DATA TO PROCESS:
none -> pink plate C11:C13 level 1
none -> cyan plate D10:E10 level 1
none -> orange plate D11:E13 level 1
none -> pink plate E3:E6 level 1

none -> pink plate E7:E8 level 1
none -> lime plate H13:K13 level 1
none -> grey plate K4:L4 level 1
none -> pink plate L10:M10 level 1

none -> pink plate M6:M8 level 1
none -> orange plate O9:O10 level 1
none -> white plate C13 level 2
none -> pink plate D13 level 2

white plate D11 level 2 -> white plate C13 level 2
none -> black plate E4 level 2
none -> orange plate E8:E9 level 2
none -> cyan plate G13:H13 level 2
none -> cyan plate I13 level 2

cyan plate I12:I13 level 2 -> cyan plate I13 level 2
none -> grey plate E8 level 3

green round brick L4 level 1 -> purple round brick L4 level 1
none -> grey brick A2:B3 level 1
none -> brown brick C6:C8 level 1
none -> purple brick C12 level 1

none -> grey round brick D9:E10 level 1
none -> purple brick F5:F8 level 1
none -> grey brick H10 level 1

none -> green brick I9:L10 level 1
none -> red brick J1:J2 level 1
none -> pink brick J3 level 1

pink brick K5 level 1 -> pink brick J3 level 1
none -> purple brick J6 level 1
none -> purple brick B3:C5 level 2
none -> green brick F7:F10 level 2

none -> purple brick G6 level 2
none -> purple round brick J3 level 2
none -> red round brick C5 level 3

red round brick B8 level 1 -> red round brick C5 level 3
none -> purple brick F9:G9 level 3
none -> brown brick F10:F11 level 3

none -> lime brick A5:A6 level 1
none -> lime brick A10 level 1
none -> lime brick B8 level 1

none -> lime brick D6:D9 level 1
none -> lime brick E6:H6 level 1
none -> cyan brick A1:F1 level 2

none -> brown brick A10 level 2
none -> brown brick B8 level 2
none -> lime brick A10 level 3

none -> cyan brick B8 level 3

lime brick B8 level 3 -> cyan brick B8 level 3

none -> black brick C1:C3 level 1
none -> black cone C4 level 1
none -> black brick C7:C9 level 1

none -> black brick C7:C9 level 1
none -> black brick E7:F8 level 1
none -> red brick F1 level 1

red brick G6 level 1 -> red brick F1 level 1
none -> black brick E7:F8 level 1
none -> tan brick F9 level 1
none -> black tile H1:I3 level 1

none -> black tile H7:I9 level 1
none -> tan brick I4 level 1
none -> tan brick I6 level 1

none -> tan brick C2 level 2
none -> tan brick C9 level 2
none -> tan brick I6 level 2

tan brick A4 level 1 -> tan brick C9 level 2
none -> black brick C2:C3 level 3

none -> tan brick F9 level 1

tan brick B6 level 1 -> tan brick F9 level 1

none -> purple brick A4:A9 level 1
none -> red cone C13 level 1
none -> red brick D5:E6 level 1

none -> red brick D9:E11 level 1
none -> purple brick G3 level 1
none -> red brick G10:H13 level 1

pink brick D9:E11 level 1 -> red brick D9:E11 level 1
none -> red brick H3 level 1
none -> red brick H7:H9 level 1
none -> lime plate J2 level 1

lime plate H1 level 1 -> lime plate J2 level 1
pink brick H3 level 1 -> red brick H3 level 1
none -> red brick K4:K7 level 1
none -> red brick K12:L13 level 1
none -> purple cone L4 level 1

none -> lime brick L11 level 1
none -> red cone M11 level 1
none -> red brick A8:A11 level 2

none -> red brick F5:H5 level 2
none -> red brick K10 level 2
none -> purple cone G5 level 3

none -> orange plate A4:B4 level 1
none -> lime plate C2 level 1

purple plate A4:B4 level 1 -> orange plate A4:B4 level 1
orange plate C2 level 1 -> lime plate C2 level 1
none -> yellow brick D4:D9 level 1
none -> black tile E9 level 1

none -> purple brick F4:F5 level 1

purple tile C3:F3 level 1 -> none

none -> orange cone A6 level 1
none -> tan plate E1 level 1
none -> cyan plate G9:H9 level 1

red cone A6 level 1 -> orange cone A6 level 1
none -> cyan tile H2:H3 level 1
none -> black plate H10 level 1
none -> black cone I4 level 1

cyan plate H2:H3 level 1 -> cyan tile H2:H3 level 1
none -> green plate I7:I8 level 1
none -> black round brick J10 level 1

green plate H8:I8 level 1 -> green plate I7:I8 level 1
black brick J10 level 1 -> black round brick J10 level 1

BRIEF: Which lines above include the word "grey"? Show each one.

REPLY TO THE TASK:
none -> grey plate K4:L4 level 1
none -> grey plate E8 level 3
none -> grey brick A2:B3 level 1
none -> grey round brick D9:E10 level 1
none -> grey brick H10 level 1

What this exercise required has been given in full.